━━ Extracted records

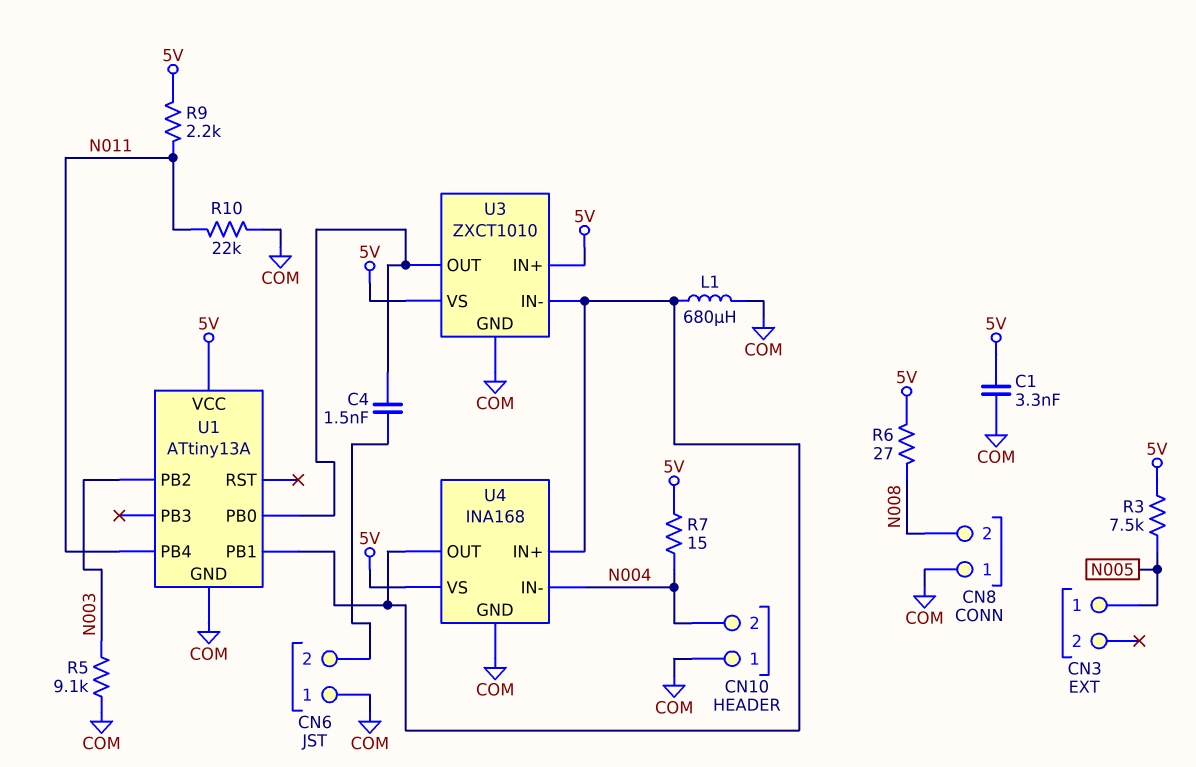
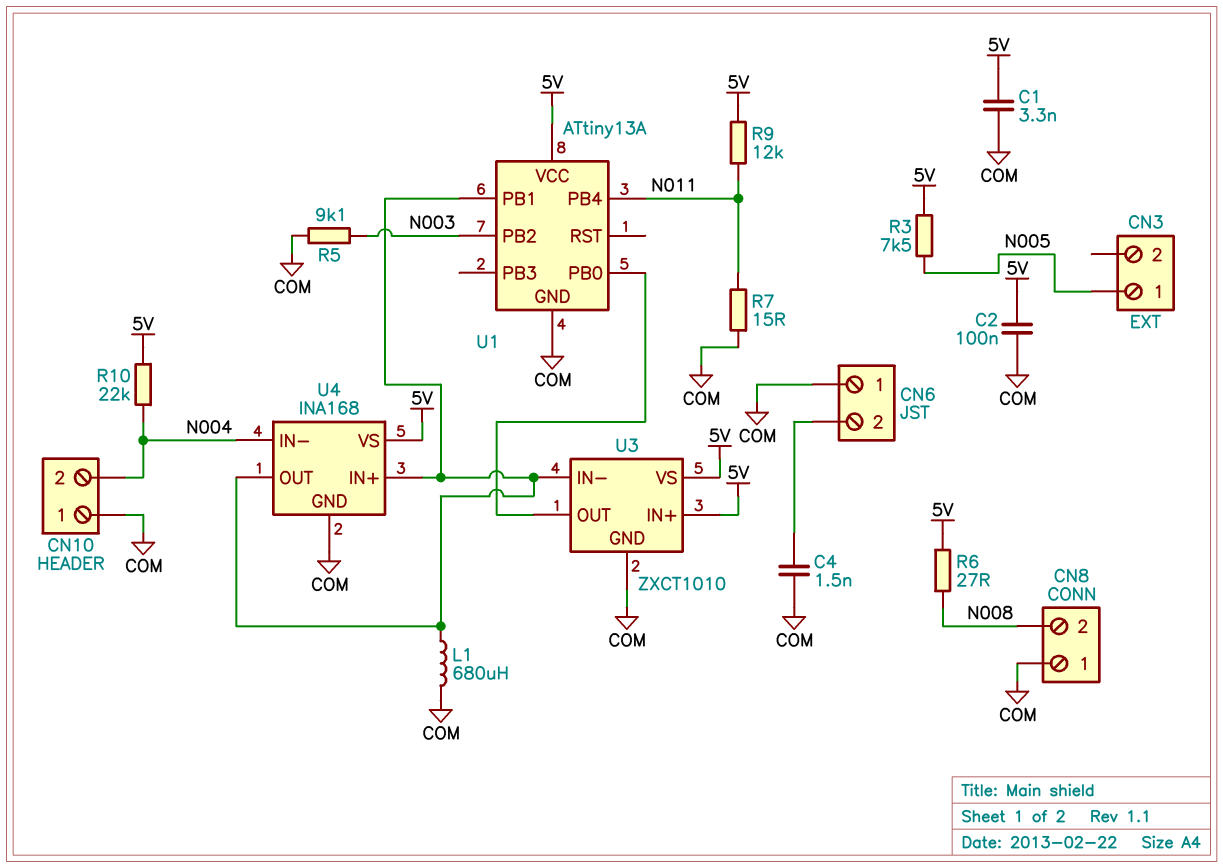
C2: none -> 100nF (5V, COM)
C4: 1.5nF (CN6/2, U1/PB0) -> 1.5nF (CN6/2, COM)
R7: 15 (5V, N004) -> 15 (COM, N011)
R9: 2.2k (5V, N011) -> 12k (5V, N011)
R10: 22k (COM, N011) -> 22k (5V, N004)

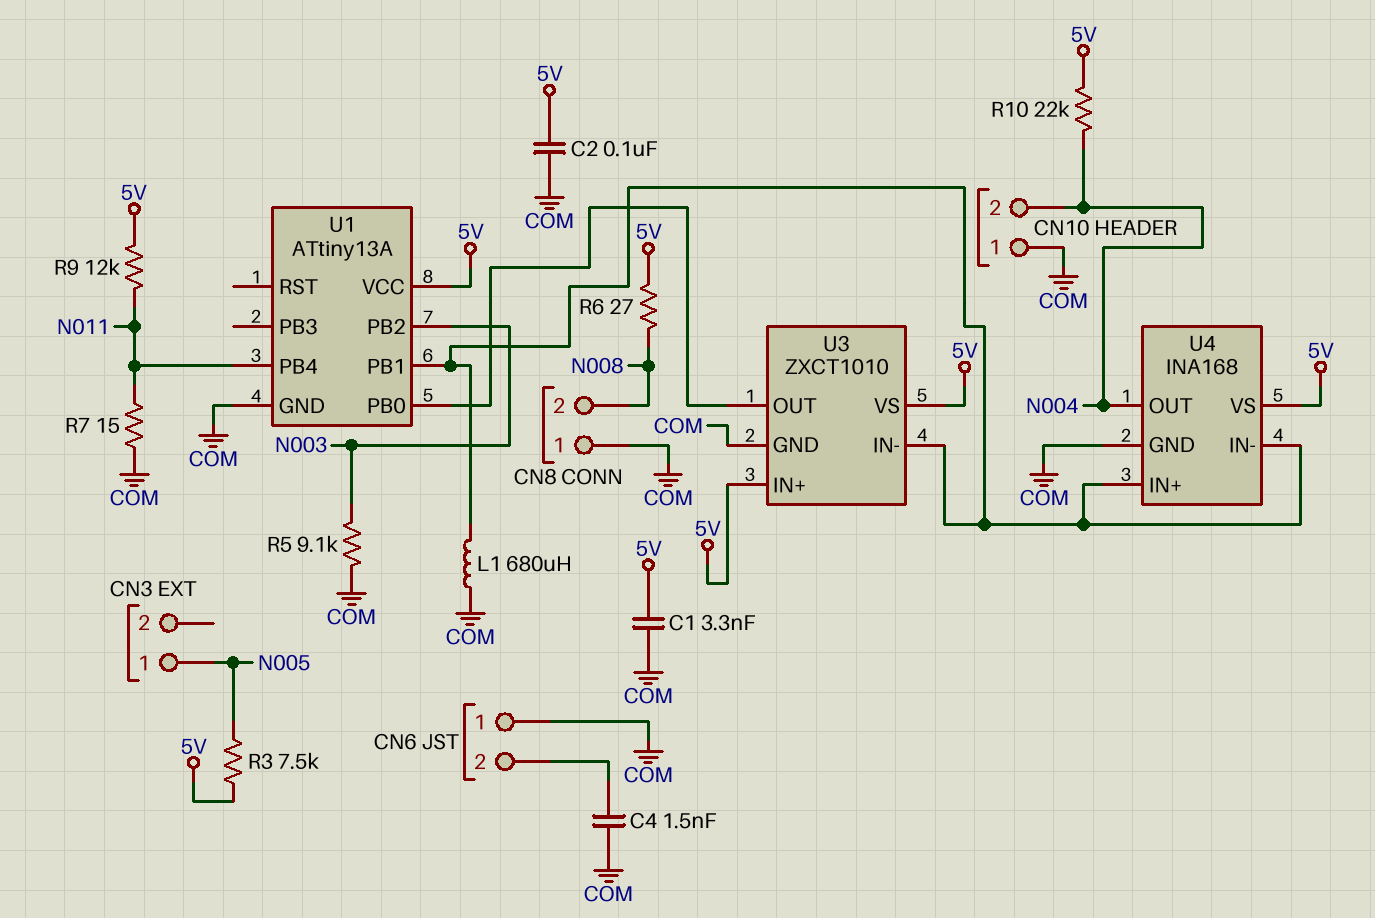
U4 pin IN-: N004 -> U1/PB1
U4 pin OUT: U1/PB1 -> N004

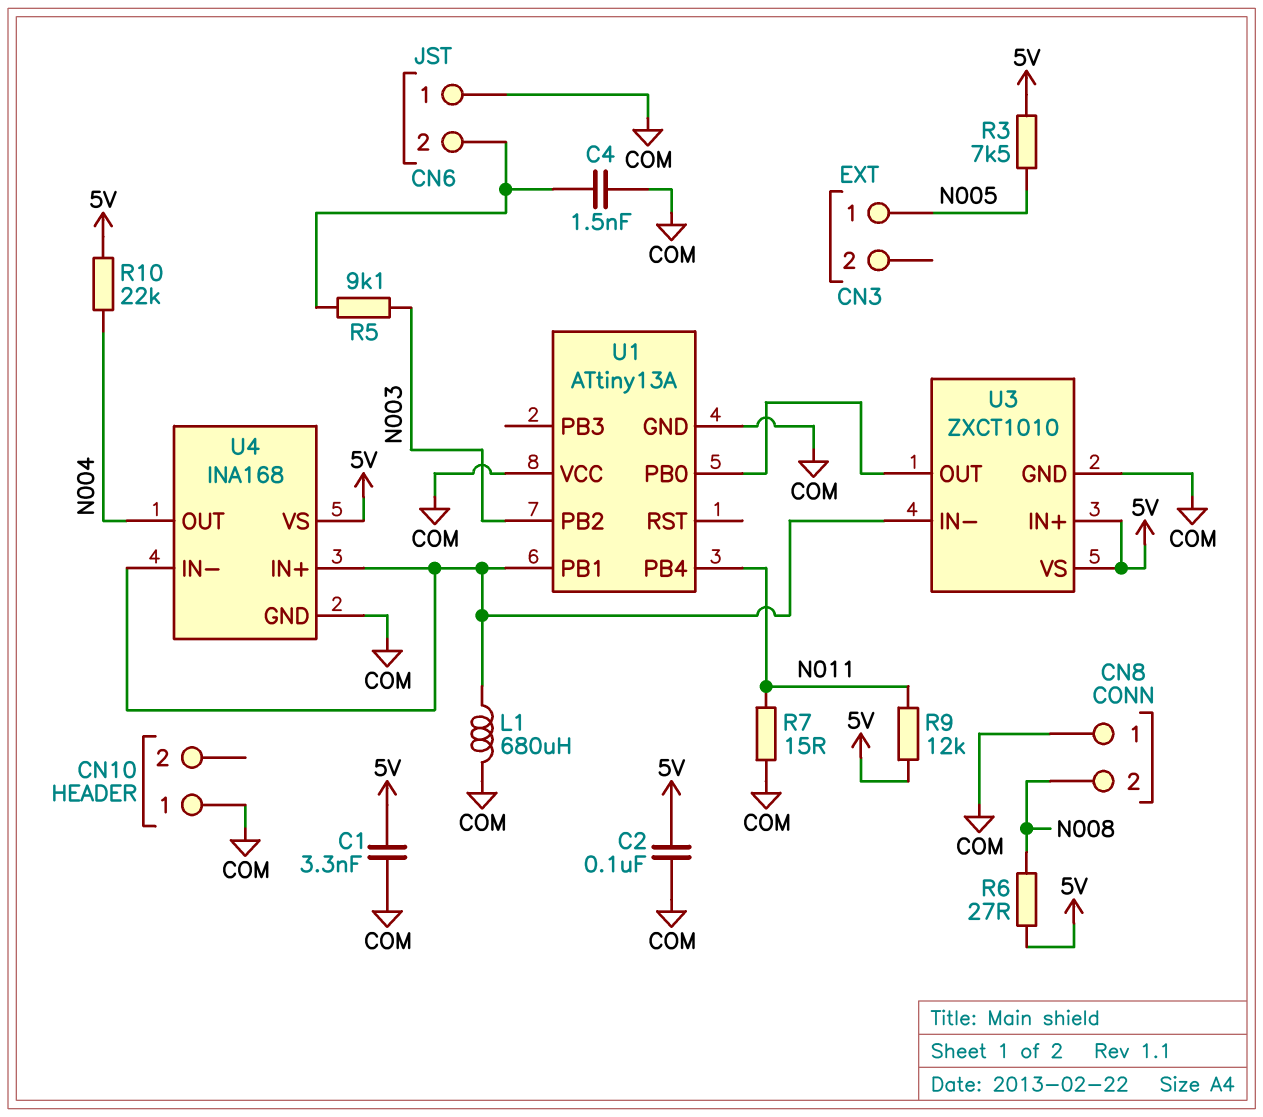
CN10 pin 2: N004 -> none
R5: 9.1k (COM, N003) -> 9.1k (CN6/2, N003)
U1 pin VCC: 5V -> COM

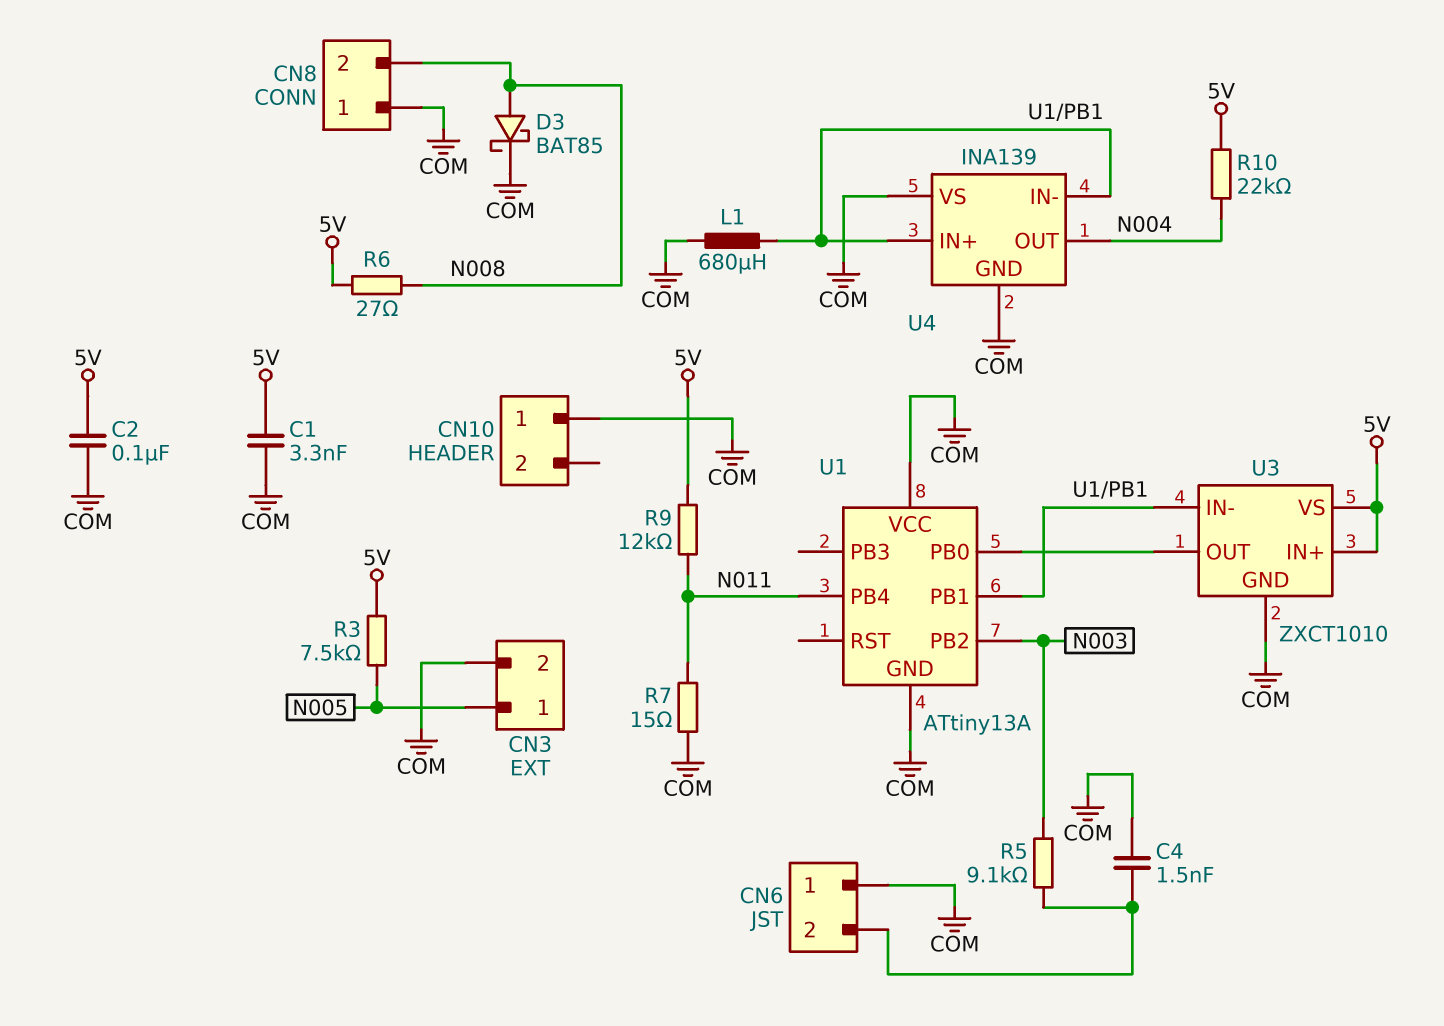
CN3 pin 2: none -> COM
D3: none -> schottky BAT85 (A N008, K COM)
U4: INA168 -> INA139
U4 pin VS: 5V -> COM

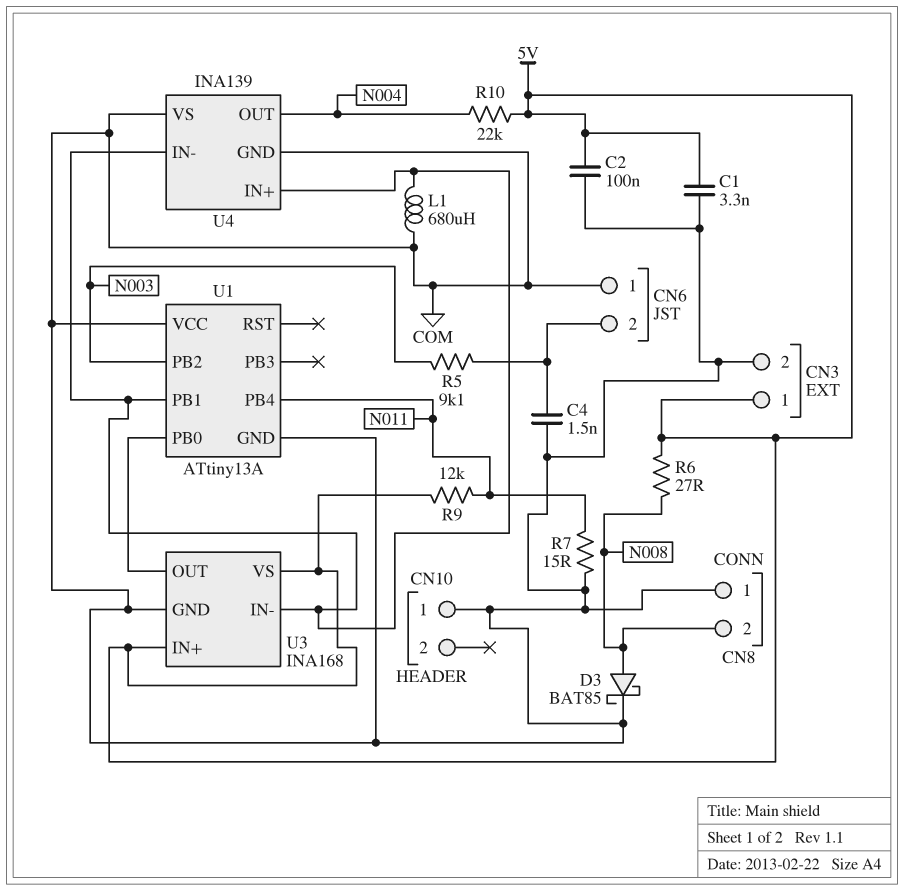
CN3 pin 1: N005 -> 5V
R3: 7.5k (5V, N005) -> none
U3: ZXCT1010 -> INA168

━━━━

● Exercise prompt: All lines of the material that contain the word "none" should be listed.

● Worked solution:
C2: none -> 100nF (5V, COM)
CN10 pin 2: N004 -> none
CN3 pin 2: none -> COM
D3: none -> schottky BAT85 (A N008, K COM)
R3: 7.5k (5V, N005) -> none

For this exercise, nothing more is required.